[Stated task]: Reproduce the listing below in full, replacing every occurrence of "roadway" with "causeway" and leaving all other text unchanged.

[Data listing]
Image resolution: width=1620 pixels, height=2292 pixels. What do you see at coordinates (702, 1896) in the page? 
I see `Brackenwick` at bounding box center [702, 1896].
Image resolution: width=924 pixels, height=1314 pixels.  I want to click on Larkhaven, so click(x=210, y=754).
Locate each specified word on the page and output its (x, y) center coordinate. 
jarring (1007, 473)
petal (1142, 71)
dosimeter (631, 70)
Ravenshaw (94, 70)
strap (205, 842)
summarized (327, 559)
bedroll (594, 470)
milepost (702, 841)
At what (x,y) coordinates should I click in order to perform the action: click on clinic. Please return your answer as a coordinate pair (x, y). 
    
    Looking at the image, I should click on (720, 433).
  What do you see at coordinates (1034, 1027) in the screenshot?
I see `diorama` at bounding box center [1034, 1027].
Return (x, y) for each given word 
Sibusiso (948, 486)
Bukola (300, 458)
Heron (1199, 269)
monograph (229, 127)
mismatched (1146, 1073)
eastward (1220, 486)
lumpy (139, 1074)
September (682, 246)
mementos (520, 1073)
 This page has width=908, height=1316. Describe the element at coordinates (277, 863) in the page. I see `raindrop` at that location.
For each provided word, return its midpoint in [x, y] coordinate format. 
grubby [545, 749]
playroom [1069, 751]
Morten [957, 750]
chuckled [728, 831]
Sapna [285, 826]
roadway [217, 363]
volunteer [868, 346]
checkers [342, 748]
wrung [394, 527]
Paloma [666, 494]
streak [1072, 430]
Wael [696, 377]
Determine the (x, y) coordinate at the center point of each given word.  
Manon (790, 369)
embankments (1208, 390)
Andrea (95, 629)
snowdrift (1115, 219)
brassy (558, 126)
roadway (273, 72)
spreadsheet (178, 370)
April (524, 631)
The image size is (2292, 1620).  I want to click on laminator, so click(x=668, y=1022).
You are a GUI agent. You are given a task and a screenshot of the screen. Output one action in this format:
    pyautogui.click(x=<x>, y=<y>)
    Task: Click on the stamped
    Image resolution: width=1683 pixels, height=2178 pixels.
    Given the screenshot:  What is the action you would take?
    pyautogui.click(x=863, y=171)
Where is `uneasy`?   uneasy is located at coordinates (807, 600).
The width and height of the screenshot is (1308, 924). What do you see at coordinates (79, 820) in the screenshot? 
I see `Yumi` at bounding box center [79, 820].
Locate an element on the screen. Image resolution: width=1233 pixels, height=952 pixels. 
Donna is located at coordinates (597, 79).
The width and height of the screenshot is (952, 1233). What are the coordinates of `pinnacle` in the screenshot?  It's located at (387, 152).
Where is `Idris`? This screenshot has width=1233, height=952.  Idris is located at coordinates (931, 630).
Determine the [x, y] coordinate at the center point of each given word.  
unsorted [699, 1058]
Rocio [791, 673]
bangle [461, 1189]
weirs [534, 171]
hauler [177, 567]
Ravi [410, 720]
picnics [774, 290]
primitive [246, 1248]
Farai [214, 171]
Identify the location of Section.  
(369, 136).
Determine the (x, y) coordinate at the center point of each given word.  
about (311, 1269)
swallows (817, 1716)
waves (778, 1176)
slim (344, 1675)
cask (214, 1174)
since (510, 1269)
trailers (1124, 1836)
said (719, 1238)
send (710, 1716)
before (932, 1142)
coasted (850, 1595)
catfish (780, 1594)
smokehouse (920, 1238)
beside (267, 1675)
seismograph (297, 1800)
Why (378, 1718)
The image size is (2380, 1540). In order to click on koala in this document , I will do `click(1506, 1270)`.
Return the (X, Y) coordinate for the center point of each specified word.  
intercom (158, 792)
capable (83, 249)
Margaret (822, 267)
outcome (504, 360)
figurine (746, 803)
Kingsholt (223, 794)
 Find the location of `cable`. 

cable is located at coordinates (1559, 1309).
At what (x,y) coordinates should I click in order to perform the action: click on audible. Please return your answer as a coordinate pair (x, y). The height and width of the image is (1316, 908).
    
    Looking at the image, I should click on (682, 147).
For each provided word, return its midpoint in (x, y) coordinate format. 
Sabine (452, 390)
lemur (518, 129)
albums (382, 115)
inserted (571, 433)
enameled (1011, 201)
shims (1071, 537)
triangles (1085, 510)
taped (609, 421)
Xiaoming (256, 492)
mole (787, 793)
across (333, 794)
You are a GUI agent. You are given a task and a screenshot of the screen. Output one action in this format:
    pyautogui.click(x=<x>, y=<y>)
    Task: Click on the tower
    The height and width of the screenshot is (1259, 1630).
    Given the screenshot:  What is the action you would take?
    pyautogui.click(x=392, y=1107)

[Solution to the problem]:
Image resolution: width=1620 pixels, height=2292 pixels. What do you see at coordinates (702, 1896) in the page? 
I see `Brackenwick` at bounding box center [702, 1896].
Image resolution: width=924 pixels, height=1314 pixels.  I want to click on Larkhaven, so click(x=210, y=754).
Locate each specified word on the page and output its (x, y) center coordinate. 
jarring (1007, 473)
petal (1142, 71)
dosimeter (631, 70)
Ravenshaw (94, 70)
strap (205, 842)
summarized (327, 559)
bedroll (594, 470)
milepost (702, 841)
At what (x,y) coordinates should I click in order to perform the action: click on clinic. Please return your answer as a coordinate pair (x, y). 
    
    Looking at the image, I should click on (720, 433).
  What do you see at coordinates (1034, 1027) in the screenshot?
I see `diorama` at bounding box center [1034, 1027].
Return (x, y) for each given word 
Sibusiso (948, 486)
Bukola (300, 458)
Heron (1199, 269)
monograph (229, 127)
mismatched (1146, 1073)
eastward (1220, 486)
lumpy (139, 1074)
September (682, 246)
mementos (520, 1073)
 This page has width=908, height=1316. Describe the element at coordinates (277, 863) in the page. I see `raindrop` at that location.
For each provided word, return its midpoint in [x, y] coordinate format. 
grubby [545, 749]
playroom [1069, 751]
Morten [957, 750]
chuckled [728, 831]
Sapna [285, 826]
causeway [217, 363]
volunteer [868, 346]
checkers [342, 748]
wrung [394, 527]
Paloma [666, 494]
streak [1072, 430]
Wael [696, 377]
Determine the (x, y) coordinate at the center point of each given word.  
Manon (790, 369)
embankments (1208, 390)
Andrea (95, 629)
snowdrift (1115, 219)
brassy (558, 126)
causeway (273, 72)
spreadsheet (178, 370)
April (524, 631)
The image size is (2292, 1620).  I want to click on laminator, so click(x=668, y=1022).
You are a GUI agent. You are given a task and a screenshot of the screen. Output one action in this format:
    pyautogui.click(x=<x>, y=<y>)
    Task: Click on the stamped
    Image resolution: width=1683 pixels, height=2178 pixels.
    Given the screenshot:  What is the action you would take?
    pyautogui.click(x=863, y=171)
Where is `uneasy`?   uneasy is located at coordinates (807, 600).
The width and height of the screenshot is (1308, 924). What do you see at coordinates (79, 820) in the screenshot? 
I see `Yumi` at bounding box center [79, 820].
Locate an element on the screen. Image resolution: width=1233 pixels, height=952 pixels. 
Donna is located at coordinates (597, 79).
The width and height of the screenshot is (952, 1233). What are the coordinates of `pinnacle` in the screenshot?  It's located at (387, 152).
Where is `Idris`? This screenshot has width=1233, height=952.  Idris is located at coordinates (931, 630).
Determine the [x, y] coordinate at the center point of each given word.  
unsorted [699, 1058]
Rocio [791, 673]
bangle [461, 1189]
weirs [534, 171]
hauler [177, 567]
Ravi [410, 720]
picnics [774, 290]
primitive [246, 1248]
Farai [214, 171]
Identify the location of Section.  
(369, 136).
Determine the (x, y) coordinate at the center point of each given word.  
about (311, 1269)
swallows (817, 1716)
waves (778, 1176)
slim (344, 1675)
cask (214, 1174)
since (510, 1269)
trailers (1124, 1836)
said (719, 1238)
send (710, 1716)
before (932, 1142)
coasted (850, 1595)
catfish (780, 1594)
smokehouse (920, 1238)
beside (267, 1675)
seismograph (297, 1800)
Why (378, 1718)
The image size is (2380, 1540). In order to click on koala in this document , I will do `click(1506, 1270)`.
Return the (X, Y) coordinate for the center point of each specified word.  
intercom (158, 792)
capable (83, 249)
Margaret (822, 267)
outcome (504, 360)
figurine (746, 803)
Kingsholt (223, 794)
 Find the location of `cable`. 

cable is located at coordinates (1559, 1309).
At what (x,y) coordinates should I click in order to perform the action: click on audible. Please return your answer as a coordinate pair (x, y). The height and width of the image is (1316, 908).
    
    Looking at the image, I should click on (682, 147).
For each provided word, return its midpoint in (x, y) coordinate format. 
Sabine (452, 390)
lemur (518, 129)
albums (382, 115)
inserted (571, 433)
enameled (1011, 201)
shims (1071, 537)
triangles (1085, 510)
taped (609, 421)
Xiaoming (256, 492)
mole (787, 793)
across (333, 794)
You are a GUI agent. You are given a task and a screenshot of the screen. Output one action in this format:
    pyautogui.click(x=<x>, y=<y>)
    Task: Click on the tower
    The height and width of the screenshot is (1259, 1630).
    Given the screenshot:  What is the action you would take?
    pyautogui.click(x=392, y=1107)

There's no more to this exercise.